- **Task statement**
Leave out the pictures and copy each record below exactly.

[Records from a collection]
──────────
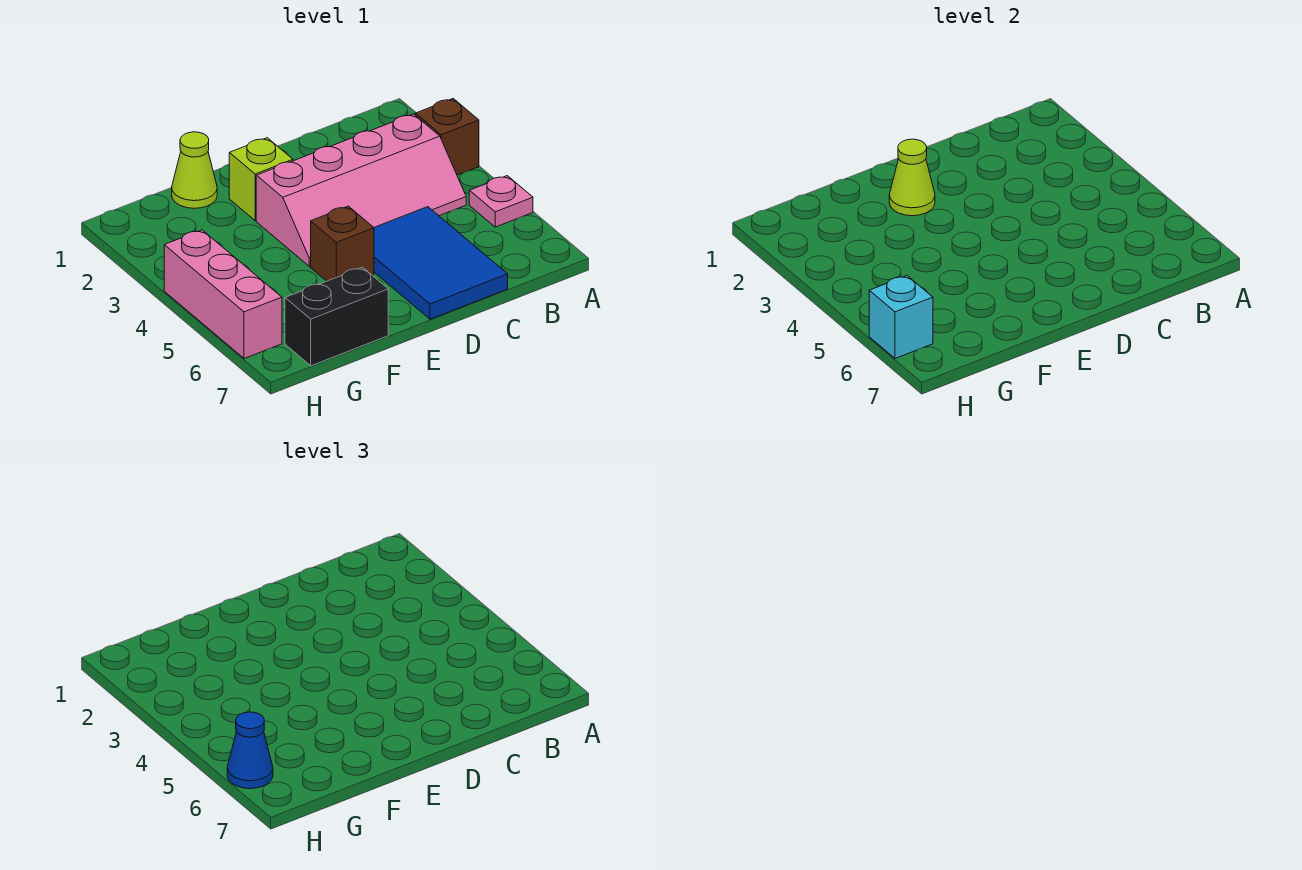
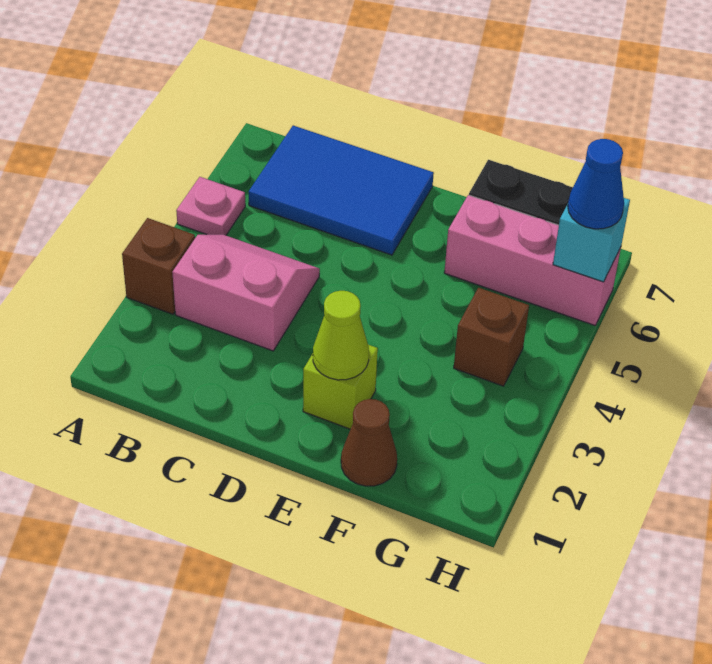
pink 2x4 slope [256,114,466,266] -> pink 2x2 slope [172,235,320,351]
blue 2x3 tile [374,207,508,319] -> blue 2x3 tile turned to [248,126,434,255]
brown 1x1 brick [311,206,374,281] -> brown 1x1 brick moved to [454,288,529,386]
lime 1x1 cone [172,132,217,208] -> brown 1x1 cone [341,399,397,486]
pink 1x3 brick [164,230,282,359] -> pink 1x3 brick turned to [444,195,621,325]

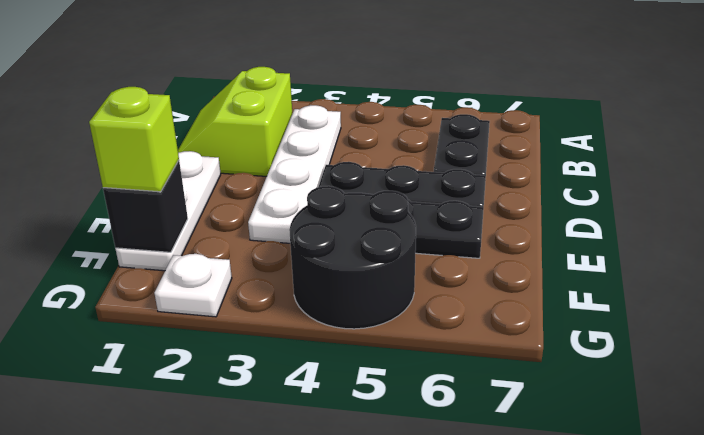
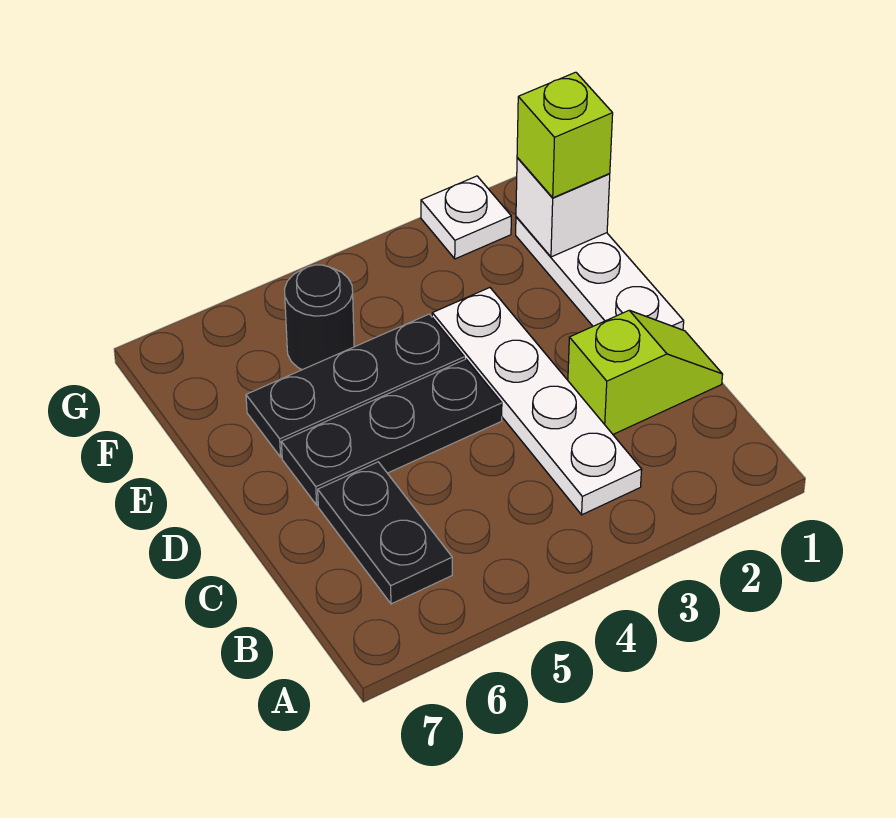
lime 2x2 slope [178,67,292,176] -> lime 1x2 slope [568,310,723,434]
black 1x1 brick [103,160,188,252] -> white 1x1 brick [516,157,610,257]
black 2x2 round brick [289,186,416,329] -> black 1x1 round brick [285,265,354,370]

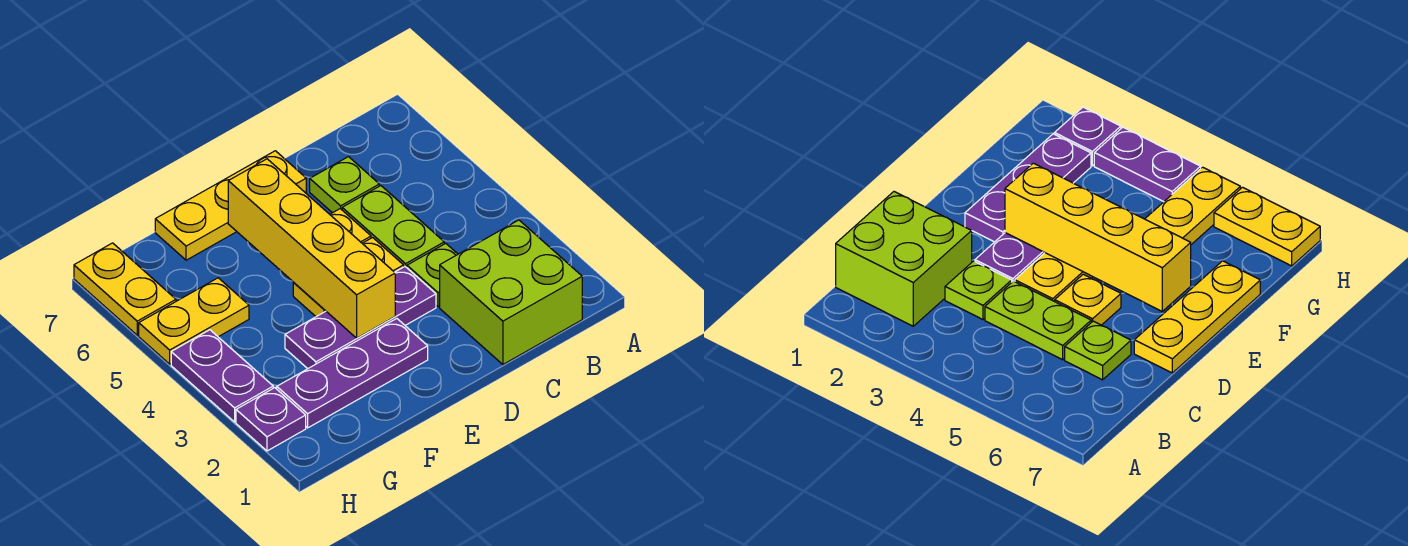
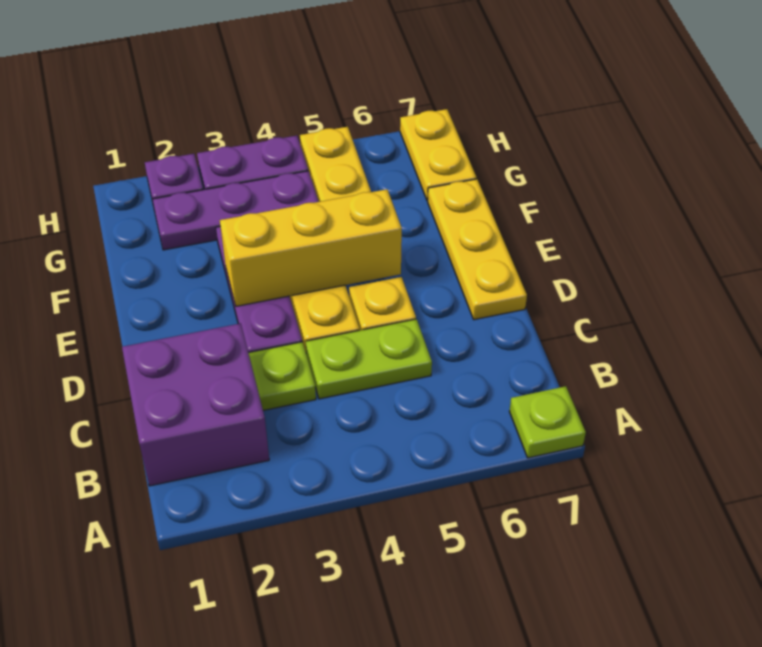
lime 2x2 brick [440,220,582,364] -> purple 2x2 brick [122,323,269,486]
lime 1x1 plate [310,157,379,213] -> lime 1x1 plate moved to [509,386,586,458]
purple 1x3 plate [277,319,428,428] -> purple 1x3 plate turned to [153,171,319,250]
yellow 1x4 brick [228,159,395,338] -> yellow 1x3 brick [220,189,402,306]
yellow 1x2 plate [74,243,176,335] -> yellow 1x2 plate turned to [400,109,476,201]

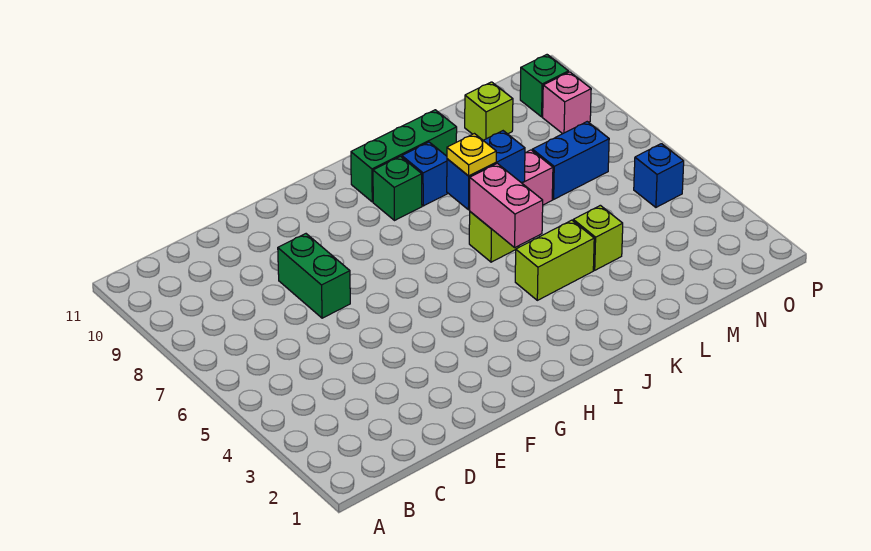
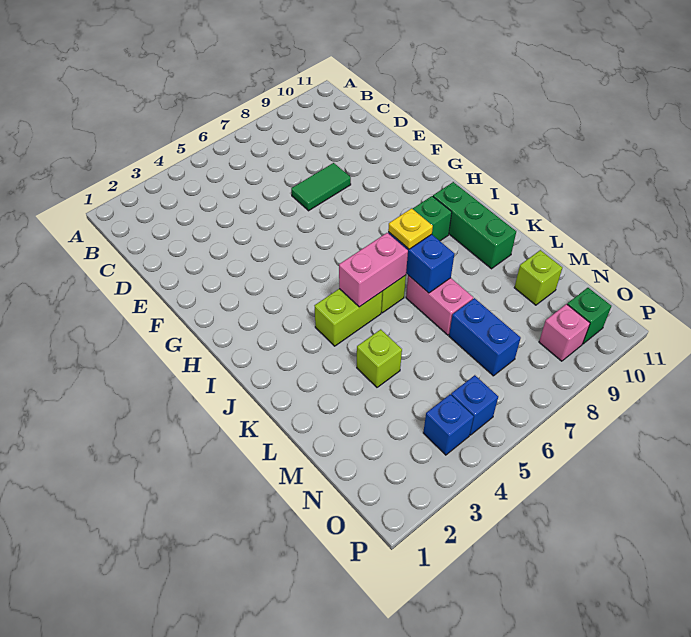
green 1x2 brick [278,234,350,318] -> green 1x2 tile [291,163,351,211]
lime 1x2 brick [515,220,594,300] -> lime 1x2 brick turned to [315,289,382,346]
blue 1x1 brick [402,142,448,206] -> blue 1x1 brick moved to [423,394,474,455]

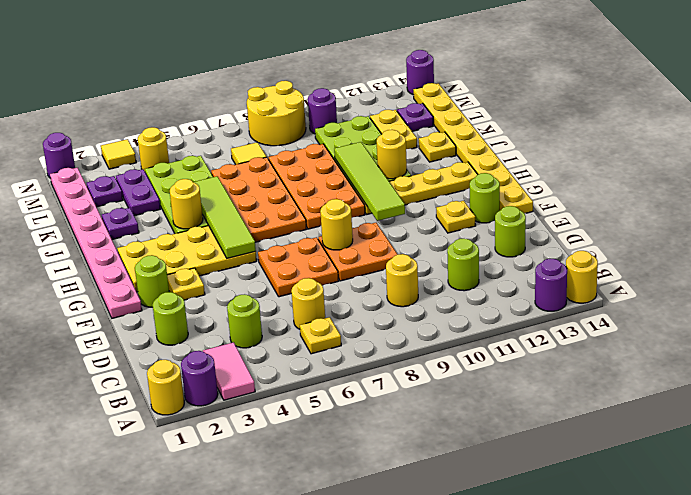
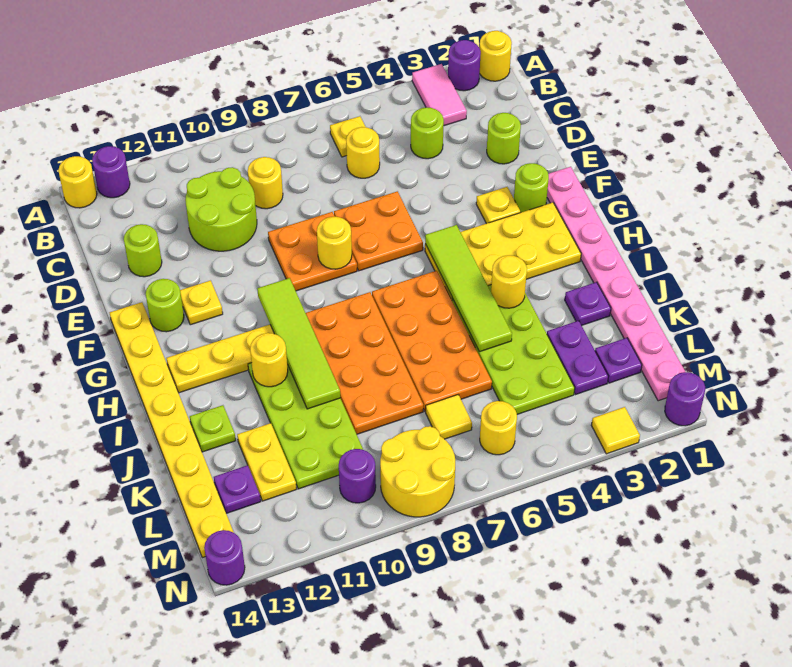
lime 1x1 round brick [447,238,479,291] -> lime 2x2 round brick [185,167,257,251]
yellow 1x1 plate [419,132,456,162] -> lime 1x1 plate [190,405,236,452]
yellow 1x1 round brick [138,127,169,171] -> yellow 1x1 round brick moved to [480,401,517,455]

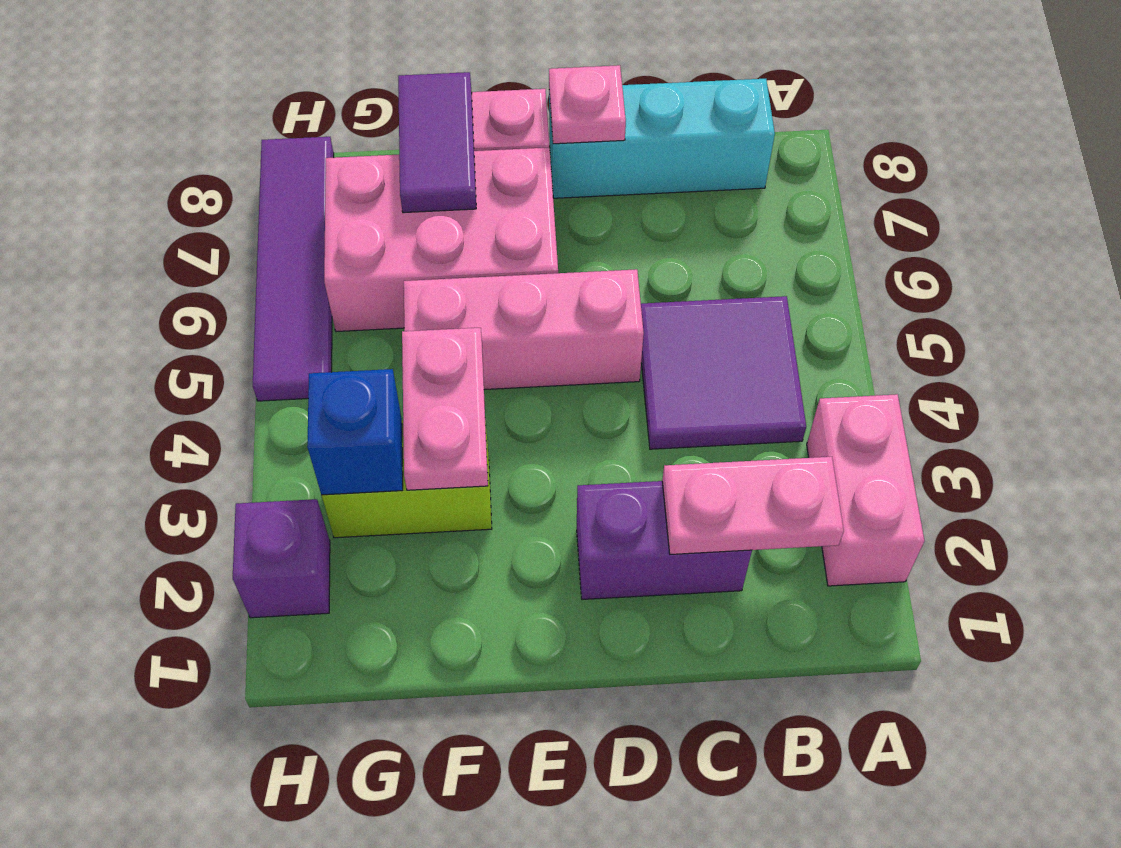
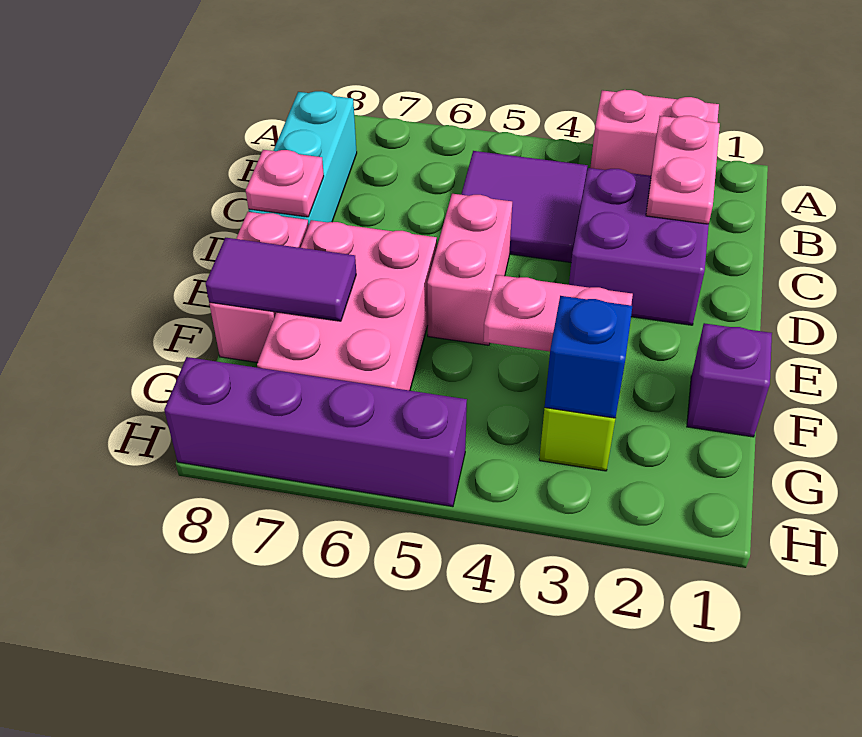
purple 1x2 brick [577,481,752,599] -> purple 2x2 brick [569,168,709,325]
pink 1x3 brick [404,269,644,390] -> pink 1x2 brick [427,194,512,345]
purple 1x1 brick [233,499,330,618] -> purple 1x1 brick moved to [687,323,772,437]
purple 1x4 tile [253,137,334,401] -> purple 1x4 brick [164,357,467,507]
──────────
- **Answer to this problem**
pink 2x4 slope [256,114,466,266] -> pink 2x2 slope [172,235,320,351]
blue 2x3 tile [374,207,508,319] -> blue 2x3 tile turned to [248,126,434,255]
brown 1x1 brick [311,206,374,281] -> brown 1x1 brick moved to [454,288,529,386]
lime 1x1 cone [172,132,217,208] -> brown 1x1 cone [341,399,397,486]
pink 1x3 brick [164,230,282,359] -> pink 1x3 brick turned to [444,195,621,325]

lime 2x2 slope [178,67,292,176] -> lime 1x2 slope [568,310,723,434]
black 1x1 brick [103,160,188,252] -> white 1x1 brick [516,157,610,257]
black 2x2 round brick [289,186,416,329] -> black 1x1 round brick [285,265,354,370]

lime 2x2 brick [440,220,582,364] -> purple 2x2 brick [122,323,269,486]
lime 1x1 plate [310,157,379,213] -> lime 1x1 plate moved to [509,386,586,458]
purple 1x3 plate [277,319,428,428] -> purple 1x3 plate turned to [153,171,319,250]
yellow 1x4 brick [228,159,395,338] -> yellow 1x3 brick [220,189,402,306]
yellow 1x2 plate [74,243,176,335] -> yellow 1x2 plate turned to [400,109,476,201]

green 1x2 brick [278,234,350,318] -> green 1x2 tile [291,163,351,211]
lime 1x2 brick [515,220,594,300] -> lime 1x2 brick turned to [315,289,382,346]
blue 1x1 brick [402,142,448,206] -> blue 1x1 brick moved to [423,394,474,455]

lime 1x1 round brick [447,238,479,291] -> lime 2x2 round brick [185,167,257,251]
yellow 1x1 plate [419,132,456,162] -> lime 1x1 plate [190,405,236,452]
yellow 1x1 round brick [138,127,169,171] -> yellow 1x1 round brick moved to [480,401,517,455]

purple 1x2 brick [577,481,752,599] -> purple 2x2 brick [569,168,709,325]
pink 1x3 brick [404,269,644,390] -> pink 1x2 brick [427,194,512,345]
purple 1x1 brick [233,499,330,618] -> purple 1x1 brick moved to [687,323,772,437]
purple 1x4 tile [253,137,334,401] -> purple 1x4 brick [164,357,467,507]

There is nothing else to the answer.